Items from a dataset
────

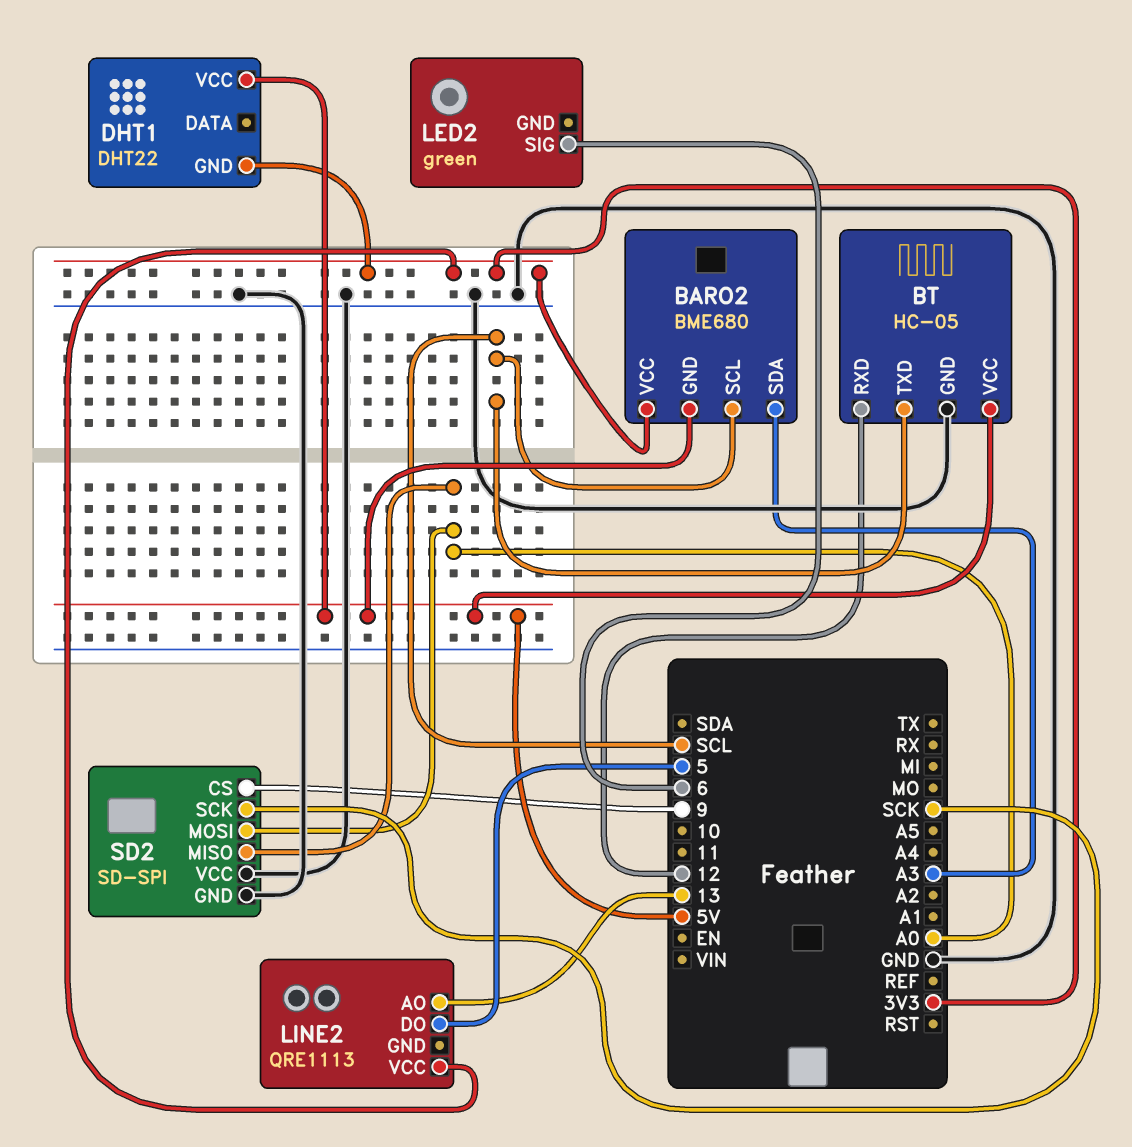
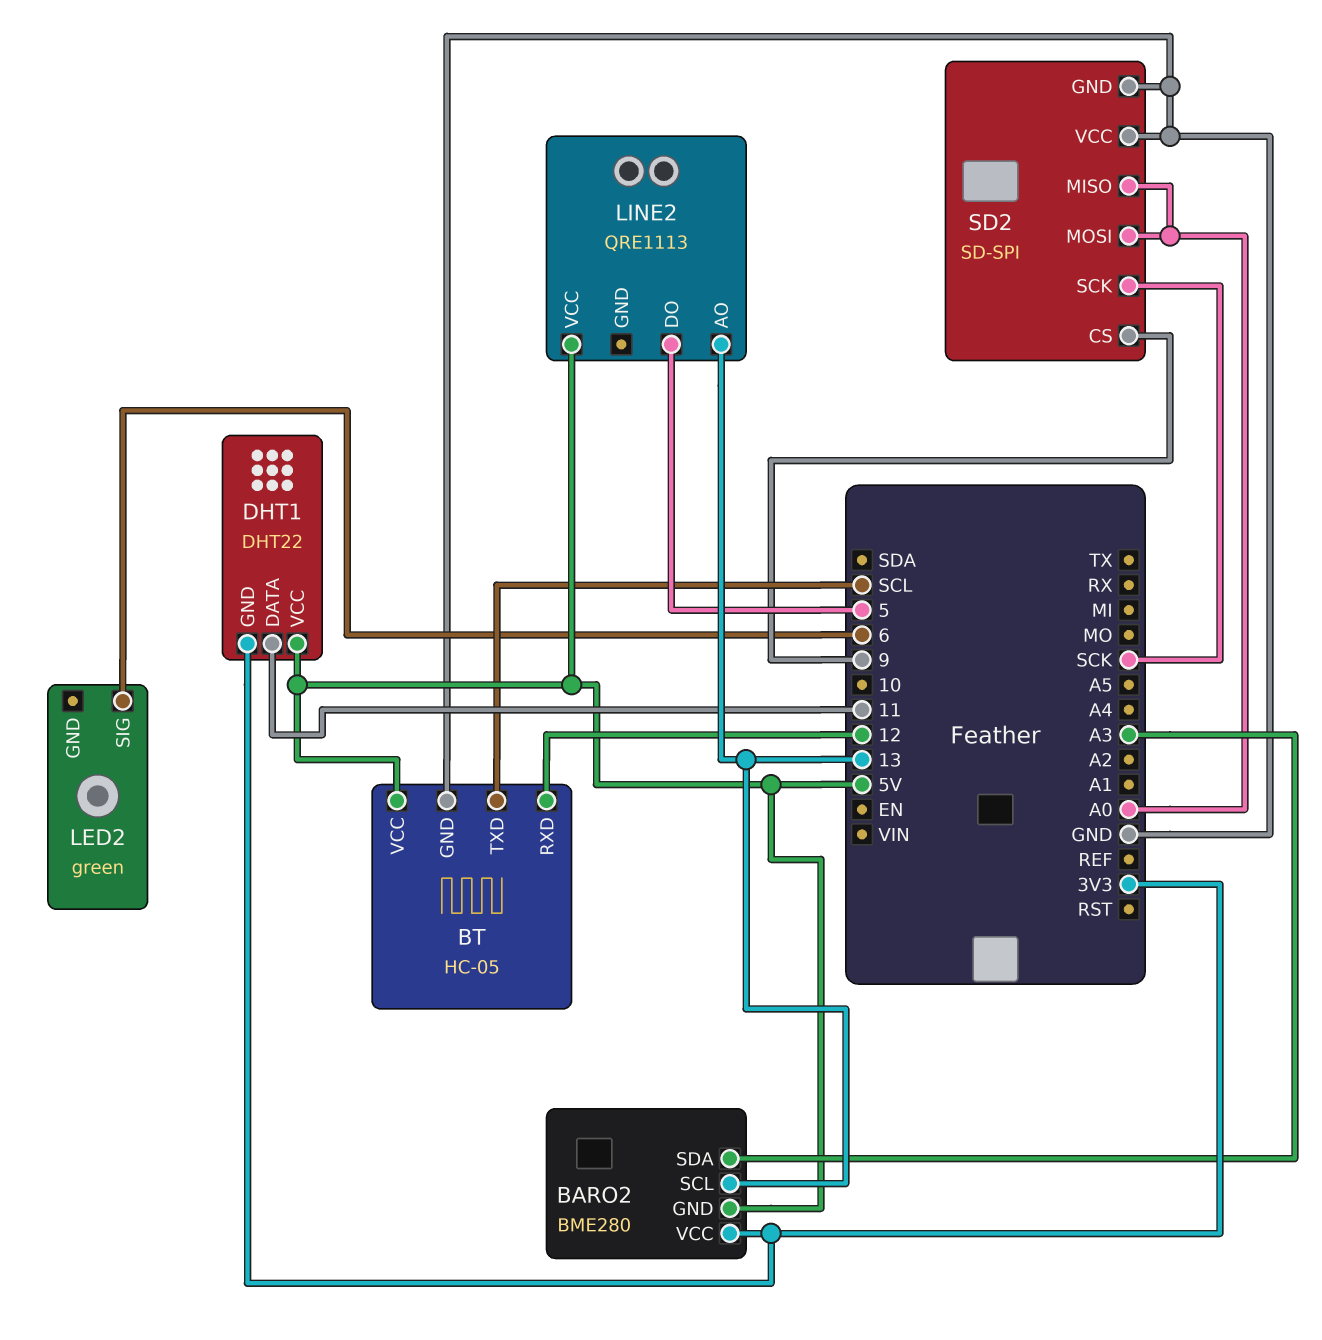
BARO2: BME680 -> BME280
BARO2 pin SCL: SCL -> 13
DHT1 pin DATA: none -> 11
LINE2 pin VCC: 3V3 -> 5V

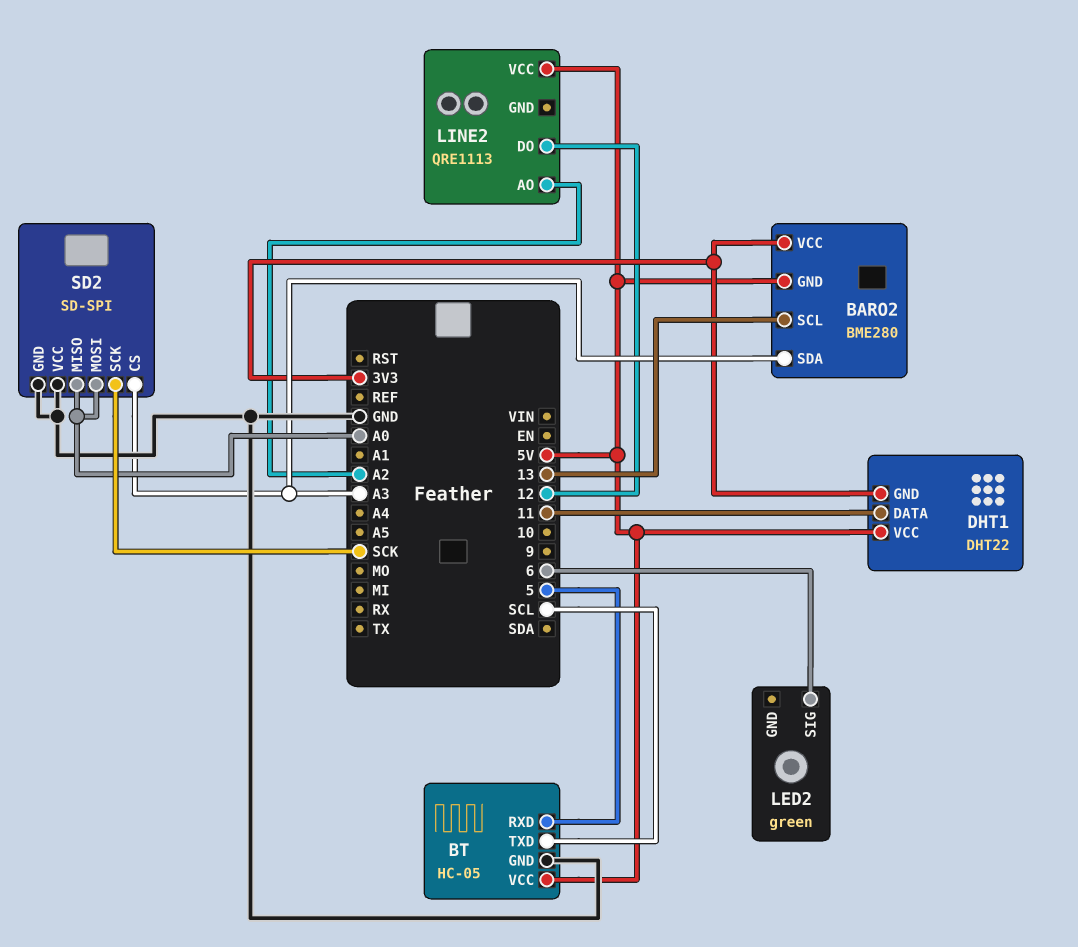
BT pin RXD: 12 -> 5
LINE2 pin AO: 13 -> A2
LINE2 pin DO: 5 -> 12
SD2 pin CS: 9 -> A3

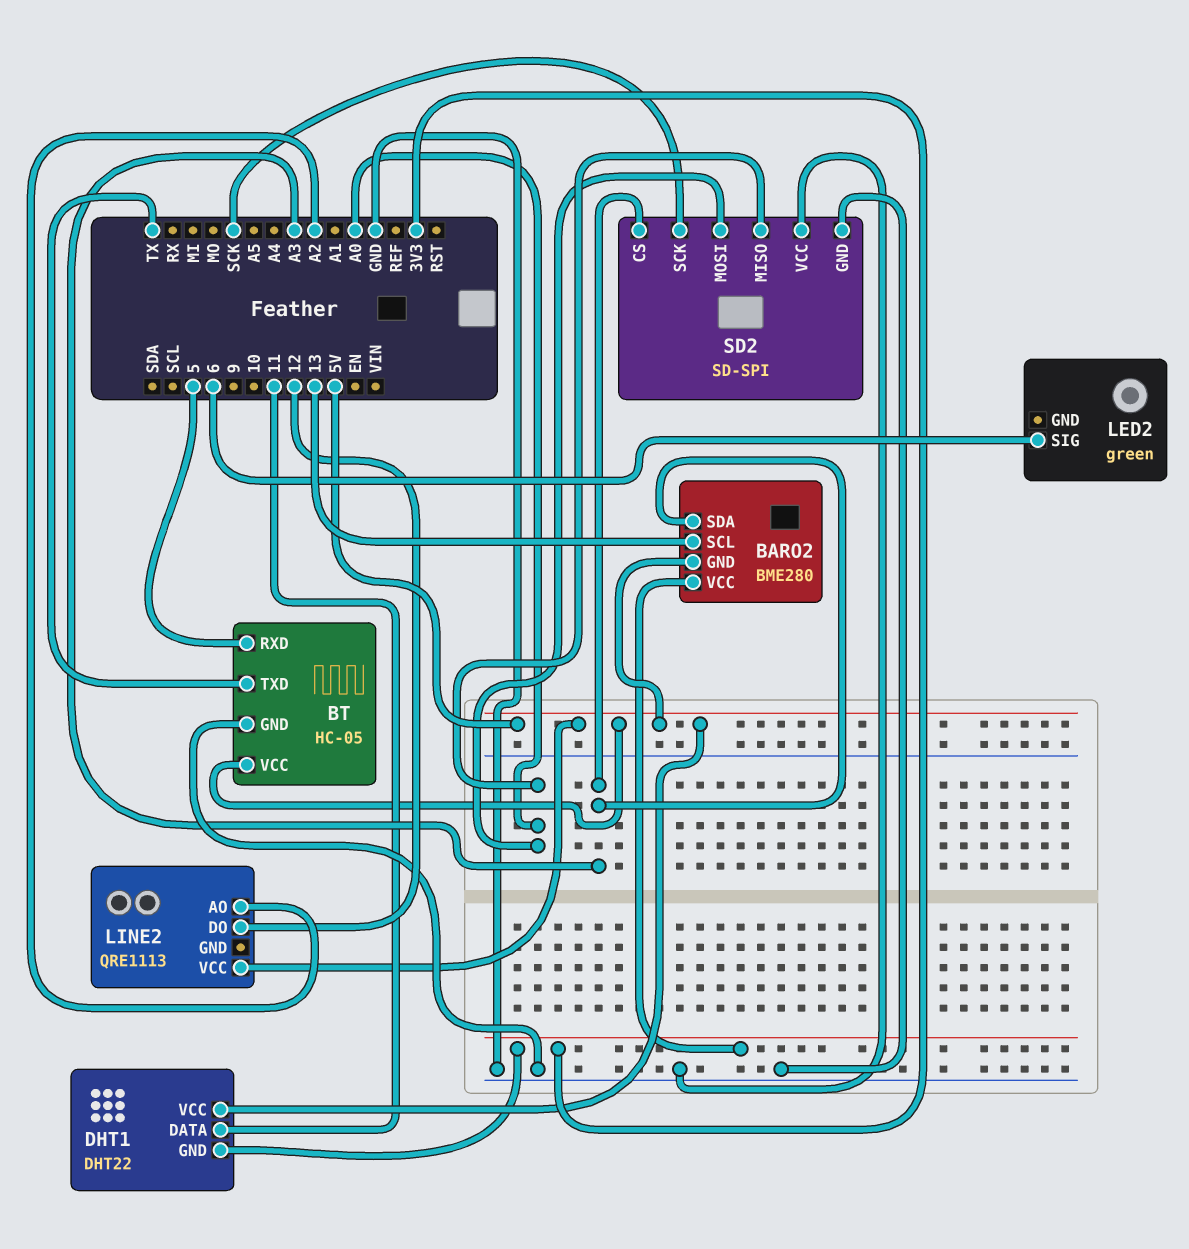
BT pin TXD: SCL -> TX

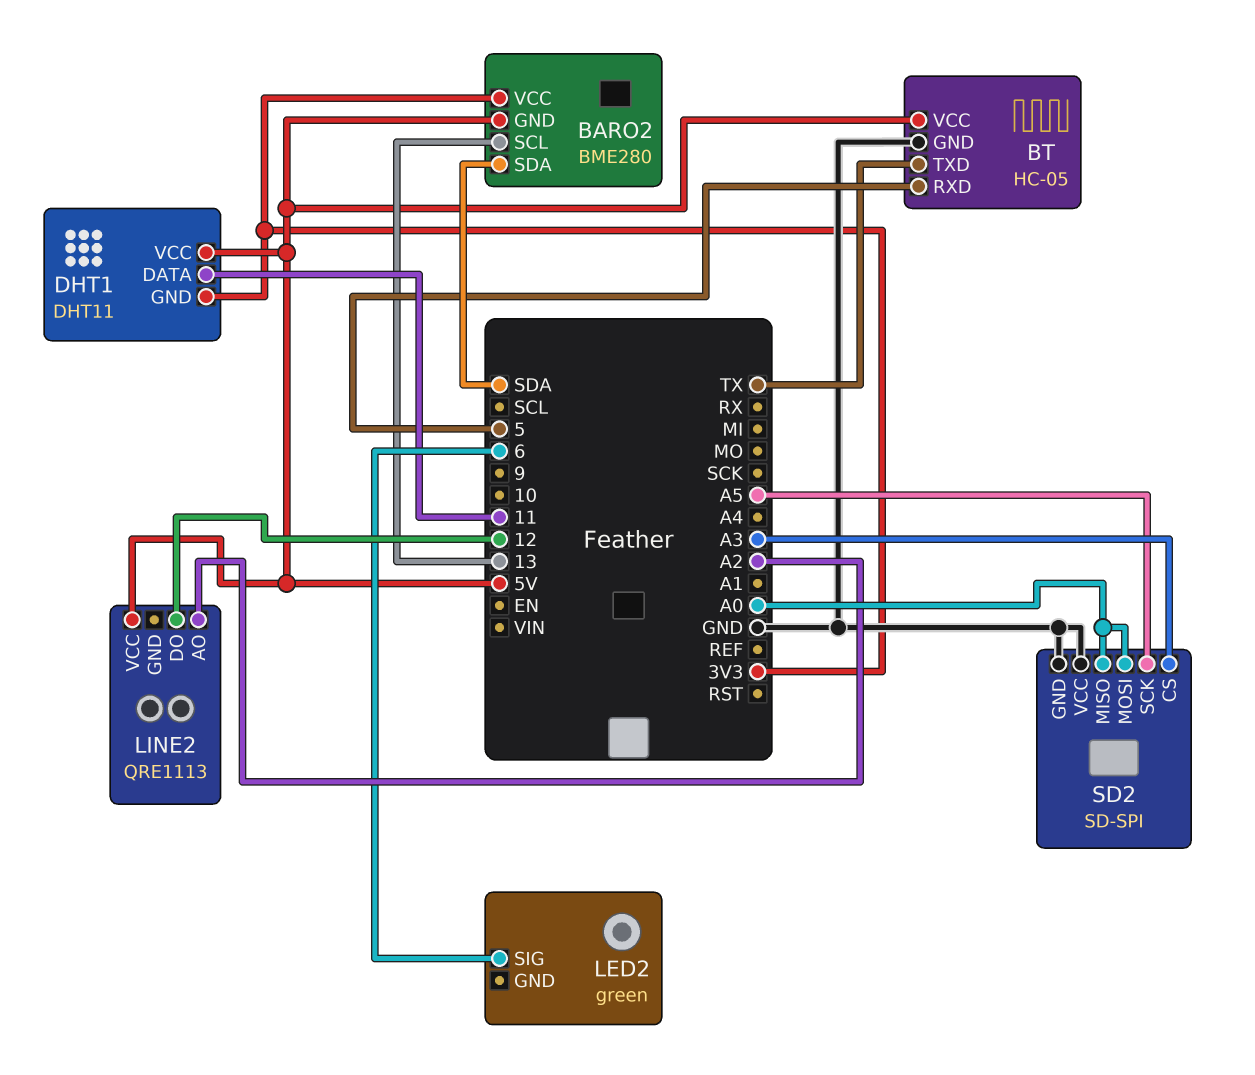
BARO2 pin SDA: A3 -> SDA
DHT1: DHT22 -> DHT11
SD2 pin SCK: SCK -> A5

────

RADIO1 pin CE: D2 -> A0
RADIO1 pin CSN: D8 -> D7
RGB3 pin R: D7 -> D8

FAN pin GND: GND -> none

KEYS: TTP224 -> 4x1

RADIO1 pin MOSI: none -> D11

────

What the task requires »
Using the data above, repeat exactly the lines that begin at the line with "RADIO1 pin CE: D2 -> A0" and end at the line with "RADIO1 pin MOSI: none -> D11", both ends included.

Task output »
RADIO1 pin CE: D2 -> A0
RADIO1 pin CSN: D8 -> D7
RGB3 pin R: D7 -> D8

FAN pin GND: GND -> none

KEYS: TTP224 -> 4x1

RADIO1 pin MOSI: none -> D11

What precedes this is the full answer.